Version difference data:
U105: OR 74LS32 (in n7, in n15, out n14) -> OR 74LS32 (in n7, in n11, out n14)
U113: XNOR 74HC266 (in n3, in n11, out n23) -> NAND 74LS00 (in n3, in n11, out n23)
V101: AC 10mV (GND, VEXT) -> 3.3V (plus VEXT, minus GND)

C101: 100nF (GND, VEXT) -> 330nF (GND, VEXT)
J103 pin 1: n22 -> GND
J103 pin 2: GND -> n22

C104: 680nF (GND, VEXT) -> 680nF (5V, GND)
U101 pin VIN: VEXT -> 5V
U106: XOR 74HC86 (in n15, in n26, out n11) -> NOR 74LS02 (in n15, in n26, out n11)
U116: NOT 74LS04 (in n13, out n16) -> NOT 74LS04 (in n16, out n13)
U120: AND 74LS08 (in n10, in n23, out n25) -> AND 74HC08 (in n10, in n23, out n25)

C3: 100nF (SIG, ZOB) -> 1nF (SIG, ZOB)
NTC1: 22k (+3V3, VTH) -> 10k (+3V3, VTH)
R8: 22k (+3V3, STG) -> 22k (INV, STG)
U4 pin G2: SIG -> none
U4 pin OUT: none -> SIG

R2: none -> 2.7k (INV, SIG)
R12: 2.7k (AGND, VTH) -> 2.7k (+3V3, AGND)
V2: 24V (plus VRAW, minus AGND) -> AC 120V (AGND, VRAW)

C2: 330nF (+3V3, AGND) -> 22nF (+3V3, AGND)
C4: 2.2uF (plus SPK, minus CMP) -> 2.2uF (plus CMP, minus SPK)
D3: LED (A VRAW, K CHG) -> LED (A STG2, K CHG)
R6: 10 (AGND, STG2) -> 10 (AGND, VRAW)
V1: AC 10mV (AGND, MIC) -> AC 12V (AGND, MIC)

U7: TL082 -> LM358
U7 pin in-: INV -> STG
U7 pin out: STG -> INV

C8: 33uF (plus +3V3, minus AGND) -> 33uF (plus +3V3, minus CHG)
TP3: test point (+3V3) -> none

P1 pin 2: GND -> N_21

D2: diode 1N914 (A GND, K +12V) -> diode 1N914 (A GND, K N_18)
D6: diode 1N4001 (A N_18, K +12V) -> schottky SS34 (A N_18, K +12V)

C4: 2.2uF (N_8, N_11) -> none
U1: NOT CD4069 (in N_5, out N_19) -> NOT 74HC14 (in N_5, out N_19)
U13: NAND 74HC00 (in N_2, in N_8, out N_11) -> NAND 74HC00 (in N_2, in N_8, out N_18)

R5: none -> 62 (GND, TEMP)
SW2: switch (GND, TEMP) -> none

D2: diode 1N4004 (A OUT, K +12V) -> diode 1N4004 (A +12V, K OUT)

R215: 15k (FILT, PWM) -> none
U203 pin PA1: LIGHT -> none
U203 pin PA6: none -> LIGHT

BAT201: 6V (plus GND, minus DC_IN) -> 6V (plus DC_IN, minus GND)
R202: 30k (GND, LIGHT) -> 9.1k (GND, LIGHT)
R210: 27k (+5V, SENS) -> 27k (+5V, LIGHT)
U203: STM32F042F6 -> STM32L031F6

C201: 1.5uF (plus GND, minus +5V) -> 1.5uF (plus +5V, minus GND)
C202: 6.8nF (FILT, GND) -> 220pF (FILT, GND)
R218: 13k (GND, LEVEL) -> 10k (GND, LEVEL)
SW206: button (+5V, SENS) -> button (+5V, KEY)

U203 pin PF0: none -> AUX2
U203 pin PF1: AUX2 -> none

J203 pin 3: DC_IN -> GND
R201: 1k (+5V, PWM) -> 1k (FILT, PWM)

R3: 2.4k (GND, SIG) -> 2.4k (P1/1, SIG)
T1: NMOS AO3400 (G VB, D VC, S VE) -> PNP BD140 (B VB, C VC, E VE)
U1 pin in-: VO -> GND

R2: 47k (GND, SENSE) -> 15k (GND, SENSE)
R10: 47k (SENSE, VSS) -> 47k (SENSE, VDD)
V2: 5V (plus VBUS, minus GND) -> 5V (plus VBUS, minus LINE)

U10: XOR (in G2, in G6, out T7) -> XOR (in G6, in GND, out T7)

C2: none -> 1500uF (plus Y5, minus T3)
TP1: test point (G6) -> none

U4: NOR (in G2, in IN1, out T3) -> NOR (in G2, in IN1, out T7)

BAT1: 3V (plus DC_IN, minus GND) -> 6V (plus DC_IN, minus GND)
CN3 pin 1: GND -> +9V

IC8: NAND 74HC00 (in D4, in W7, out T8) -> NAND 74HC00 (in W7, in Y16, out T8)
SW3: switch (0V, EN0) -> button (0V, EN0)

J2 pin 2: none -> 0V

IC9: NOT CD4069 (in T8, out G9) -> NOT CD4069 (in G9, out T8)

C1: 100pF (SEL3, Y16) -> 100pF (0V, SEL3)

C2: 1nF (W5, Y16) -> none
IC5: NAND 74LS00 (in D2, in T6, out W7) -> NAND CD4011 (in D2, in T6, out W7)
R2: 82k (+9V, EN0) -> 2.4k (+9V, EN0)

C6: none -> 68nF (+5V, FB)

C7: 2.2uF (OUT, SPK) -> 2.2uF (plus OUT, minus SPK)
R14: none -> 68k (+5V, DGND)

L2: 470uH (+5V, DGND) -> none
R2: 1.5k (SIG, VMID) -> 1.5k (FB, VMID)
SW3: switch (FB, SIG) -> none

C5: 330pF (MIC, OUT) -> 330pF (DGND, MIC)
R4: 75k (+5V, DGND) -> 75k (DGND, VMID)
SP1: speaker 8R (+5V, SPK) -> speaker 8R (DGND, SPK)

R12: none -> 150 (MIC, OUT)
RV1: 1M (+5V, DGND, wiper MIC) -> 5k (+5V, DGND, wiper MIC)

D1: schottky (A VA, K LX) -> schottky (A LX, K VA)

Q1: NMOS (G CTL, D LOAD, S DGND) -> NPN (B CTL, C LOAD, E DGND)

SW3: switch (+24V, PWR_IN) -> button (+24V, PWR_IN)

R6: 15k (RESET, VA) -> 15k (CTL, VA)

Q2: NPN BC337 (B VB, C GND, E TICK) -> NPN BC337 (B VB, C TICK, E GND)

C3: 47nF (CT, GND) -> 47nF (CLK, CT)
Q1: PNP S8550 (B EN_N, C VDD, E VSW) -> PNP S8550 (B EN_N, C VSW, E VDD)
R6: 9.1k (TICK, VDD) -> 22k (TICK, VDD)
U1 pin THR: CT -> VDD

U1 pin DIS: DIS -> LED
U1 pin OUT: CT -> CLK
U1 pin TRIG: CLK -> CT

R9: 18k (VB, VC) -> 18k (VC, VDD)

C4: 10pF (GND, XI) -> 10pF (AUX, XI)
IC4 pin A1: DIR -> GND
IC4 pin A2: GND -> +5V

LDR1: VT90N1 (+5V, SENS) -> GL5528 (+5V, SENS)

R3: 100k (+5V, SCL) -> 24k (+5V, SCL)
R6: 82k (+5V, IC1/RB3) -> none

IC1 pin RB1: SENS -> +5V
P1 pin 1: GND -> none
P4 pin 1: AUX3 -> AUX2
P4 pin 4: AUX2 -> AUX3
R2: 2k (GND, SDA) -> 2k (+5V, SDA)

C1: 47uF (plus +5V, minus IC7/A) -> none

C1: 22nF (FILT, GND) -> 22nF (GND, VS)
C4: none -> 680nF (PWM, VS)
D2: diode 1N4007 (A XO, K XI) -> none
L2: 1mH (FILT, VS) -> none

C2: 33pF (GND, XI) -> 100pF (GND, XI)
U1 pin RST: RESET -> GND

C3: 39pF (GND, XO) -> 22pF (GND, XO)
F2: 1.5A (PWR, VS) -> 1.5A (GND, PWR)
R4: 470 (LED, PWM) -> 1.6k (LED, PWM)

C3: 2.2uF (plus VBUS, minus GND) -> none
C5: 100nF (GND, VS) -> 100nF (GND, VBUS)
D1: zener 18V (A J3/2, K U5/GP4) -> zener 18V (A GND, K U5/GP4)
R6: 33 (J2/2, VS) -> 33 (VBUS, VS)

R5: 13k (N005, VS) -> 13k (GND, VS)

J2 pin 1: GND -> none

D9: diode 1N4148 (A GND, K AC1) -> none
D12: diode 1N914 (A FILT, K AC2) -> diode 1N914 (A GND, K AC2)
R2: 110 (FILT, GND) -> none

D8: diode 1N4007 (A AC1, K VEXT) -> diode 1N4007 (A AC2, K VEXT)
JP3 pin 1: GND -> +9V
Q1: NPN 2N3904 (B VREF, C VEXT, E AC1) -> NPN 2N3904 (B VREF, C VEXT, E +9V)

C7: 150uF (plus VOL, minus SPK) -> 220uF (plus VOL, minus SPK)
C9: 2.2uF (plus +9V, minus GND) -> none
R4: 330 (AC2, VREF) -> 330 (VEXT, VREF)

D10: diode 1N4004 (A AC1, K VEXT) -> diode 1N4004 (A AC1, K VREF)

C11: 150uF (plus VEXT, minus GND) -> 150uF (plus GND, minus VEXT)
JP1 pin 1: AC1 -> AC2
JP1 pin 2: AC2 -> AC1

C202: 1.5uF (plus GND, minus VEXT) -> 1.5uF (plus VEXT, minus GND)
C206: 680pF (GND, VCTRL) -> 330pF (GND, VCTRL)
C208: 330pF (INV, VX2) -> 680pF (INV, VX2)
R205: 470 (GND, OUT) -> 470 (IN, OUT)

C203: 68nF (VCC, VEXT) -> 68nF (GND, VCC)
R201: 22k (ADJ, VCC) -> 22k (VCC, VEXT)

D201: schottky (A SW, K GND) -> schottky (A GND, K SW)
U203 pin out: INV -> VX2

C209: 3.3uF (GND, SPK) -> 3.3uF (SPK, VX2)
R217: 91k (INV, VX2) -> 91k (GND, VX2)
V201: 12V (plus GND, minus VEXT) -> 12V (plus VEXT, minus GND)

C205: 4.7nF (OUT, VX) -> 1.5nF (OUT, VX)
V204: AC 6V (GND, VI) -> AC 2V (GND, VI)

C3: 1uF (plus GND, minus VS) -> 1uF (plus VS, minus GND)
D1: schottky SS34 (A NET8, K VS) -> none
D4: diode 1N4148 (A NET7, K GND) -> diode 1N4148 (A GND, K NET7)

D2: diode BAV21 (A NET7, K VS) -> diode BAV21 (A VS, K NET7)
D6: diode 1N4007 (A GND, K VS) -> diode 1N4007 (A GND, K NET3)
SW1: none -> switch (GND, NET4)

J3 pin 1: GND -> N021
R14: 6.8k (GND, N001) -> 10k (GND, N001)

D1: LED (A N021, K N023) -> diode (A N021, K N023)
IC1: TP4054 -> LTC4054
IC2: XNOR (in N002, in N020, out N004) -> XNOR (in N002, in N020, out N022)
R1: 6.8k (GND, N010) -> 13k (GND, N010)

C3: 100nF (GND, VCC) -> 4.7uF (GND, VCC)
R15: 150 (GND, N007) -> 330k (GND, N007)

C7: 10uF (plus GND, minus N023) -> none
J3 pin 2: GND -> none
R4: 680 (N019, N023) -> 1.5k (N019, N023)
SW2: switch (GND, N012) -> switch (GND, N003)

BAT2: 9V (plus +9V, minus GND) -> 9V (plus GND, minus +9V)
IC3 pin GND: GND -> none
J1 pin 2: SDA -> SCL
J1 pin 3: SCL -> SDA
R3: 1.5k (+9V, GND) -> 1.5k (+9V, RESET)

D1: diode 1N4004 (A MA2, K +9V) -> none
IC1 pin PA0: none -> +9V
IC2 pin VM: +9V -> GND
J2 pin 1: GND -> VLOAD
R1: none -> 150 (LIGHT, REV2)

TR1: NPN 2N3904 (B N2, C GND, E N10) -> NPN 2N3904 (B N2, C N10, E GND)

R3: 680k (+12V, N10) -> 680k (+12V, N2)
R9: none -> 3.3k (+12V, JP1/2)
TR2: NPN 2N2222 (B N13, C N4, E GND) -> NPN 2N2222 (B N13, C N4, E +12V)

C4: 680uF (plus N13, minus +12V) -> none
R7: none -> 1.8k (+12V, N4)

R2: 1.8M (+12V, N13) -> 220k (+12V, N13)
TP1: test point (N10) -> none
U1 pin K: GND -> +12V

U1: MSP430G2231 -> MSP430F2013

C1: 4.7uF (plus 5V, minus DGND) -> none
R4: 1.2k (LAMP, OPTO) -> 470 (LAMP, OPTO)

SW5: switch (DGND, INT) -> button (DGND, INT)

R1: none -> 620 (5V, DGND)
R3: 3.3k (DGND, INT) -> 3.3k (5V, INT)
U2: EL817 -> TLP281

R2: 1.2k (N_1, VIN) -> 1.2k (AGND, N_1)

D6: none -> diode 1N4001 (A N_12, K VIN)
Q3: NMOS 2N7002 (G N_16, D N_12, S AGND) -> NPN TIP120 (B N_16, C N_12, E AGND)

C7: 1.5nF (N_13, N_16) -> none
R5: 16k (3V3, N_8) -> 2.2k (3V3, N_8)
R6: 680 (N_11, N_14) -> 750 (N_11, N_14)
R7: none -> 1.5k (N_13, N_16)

*Your assignment*: Up to and including the line with "U1: NOT CD4069", restate the records above word for word from the very first line.

*Response to the exercise*:
U105: OR 74LS32 (in n7, in n15, out n14) -> OR 74LS32 (in n7, in n11, out n14)
U113: XNOR 74HC266 (in n3, in n11, out n23) -> NAND 74LS00 (in n3, in n11, out n23)
V101: AC 10mV (GND, VEXT) -> 3.3V (plus VEXT, minus GND)

C101: 100nF (GND, VEXT) -> 330nF (GND, VEXT)
J103 pin 1: n22 -> GND
J103 pin 2: GND -> n22

C104: 680nF (GND, VEXT) -> 680nF (5V, GND)
U101 pin VIN: VEXT -> 5V
U106: XOR 74HC86 (in n15, in n26, out n11) -> NOR 74LS02 (in n15, in n26, out n11)
U116: NOT 74LS04 (in n13, out n16) -> NOT 74LS04 (in n16, out n13)
U120: AND 74LS08 (in n10, in n23, out n25) -> AND 74HC08 (in n10, in n23, out n25)

C3: 100nF (SIG, ZOB) -> 1nF (SIG, ZOB)
NTC1: 22k (+3V3, VTH) -> 10k (+3V3, VTH)
R8: 22k (+3V3, STG) -> 22k (INV, STG)
U4 pin G2: SIG -> none
U4 pin OUT: none -> SIG

R2: none -> 2.7k (INV, SIG)
R12: 2.7k (AGND, VTH) -> 2.7k (+3V3, AGND)
V2: 24V (plus VRAW, minus AGND) -> AC 120V (AGND, VRAW)

C2: 330nF (+3V3, AGND) -> 22nF (+3V3, AGND)
C4: 2.2uF (plus SPK, minus CMP) -> 2.2uF (plus CMP, minus SPK)
D3: LED (A VRAW, K CHG) -> LED (A STG2, K CHG)
R6: 10 (AGND, STG2) -> 10 (AGND, VRAW)
V1: AC 10mV (AGND, MIC) -> AC 12V (AGND, MIC)

U7: TL082 -> LM358
U7 pin in-: INV -> STG
U7 pin out: STG -> INV

C8: 33uF (plus +3V3, minus AGND) -> 33uF (plus +3V3, minus CHG)
TP3: test point (+3V3) -> none

P1 pin 2: GND -> N_21

D2: diode 1N914 (A GND, K +12V) -> diode 1N914 (A GND, K N_18)
D6: diode 1N4001 (A N_18, K +12V) -> schottky SS34 (A N_18, K +12V)

C4: 2.2uF (N_8, N_11) -> none
U1: NOT CD4069 (in N_5, out N_19) -> NOT 74HC14 (in N_5, out N_19)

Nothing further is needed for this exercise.